TASK DESCRIPTION:
Can you convert each line of the material below into a JSON list of strings, one string per line, with blank lines omitted and any pictures left out?

GIVEN DATA:
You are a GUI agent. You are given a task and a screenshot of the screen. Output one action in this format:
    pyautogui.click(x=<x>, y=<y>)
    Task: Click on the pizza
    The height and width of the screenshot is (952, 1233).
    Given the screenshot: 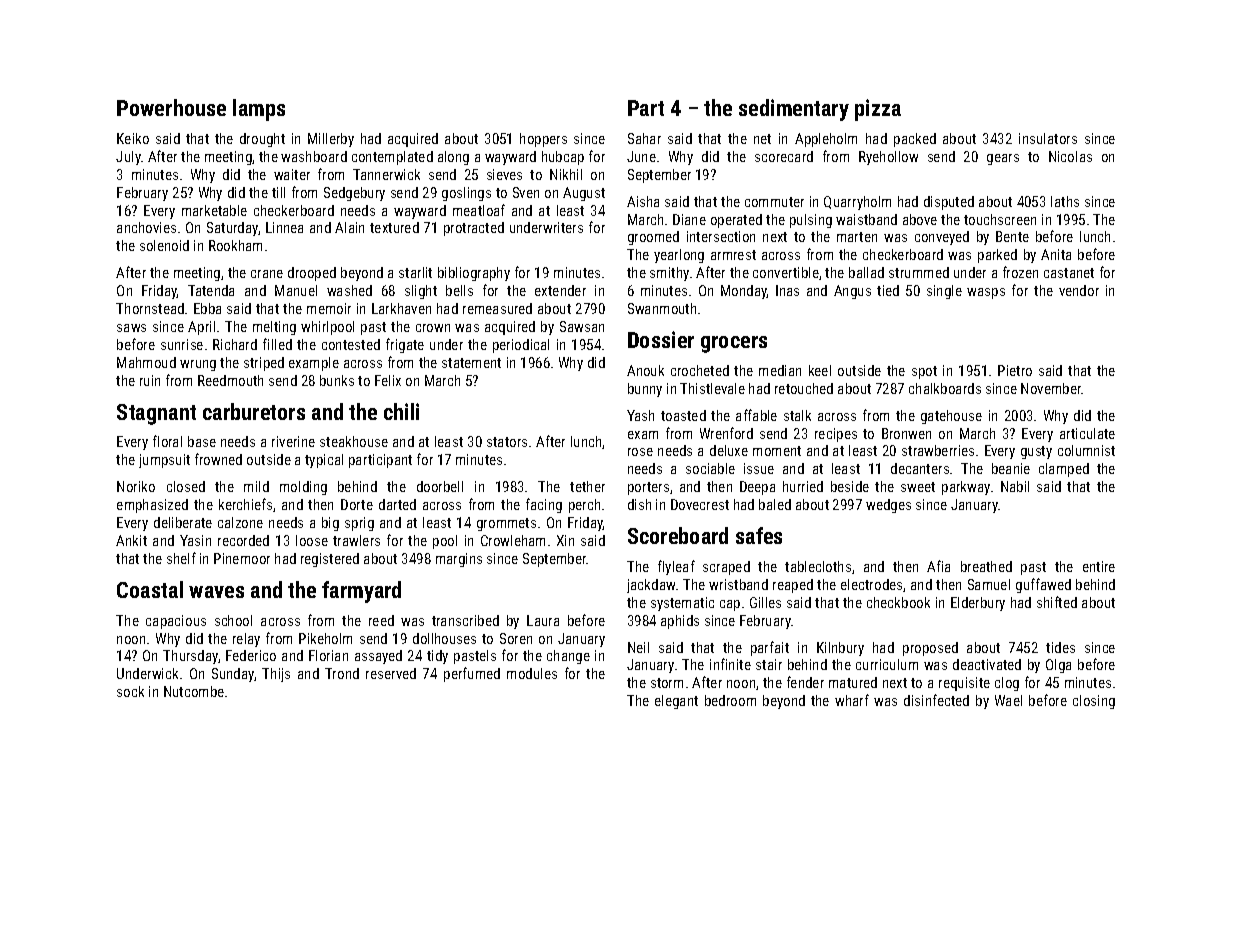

COMPLETED TASK:
[
  "You are a GUI agent. You are given a task and a screenshot of the screen. Output one action in this format:",
  "    pyautogui.click(x=<x>, y=<y>)",
  "    Task: Click on the pizza",
  "    The height and width of the screenshot is (952, 1233).",
  "    Given the screenshot: "
]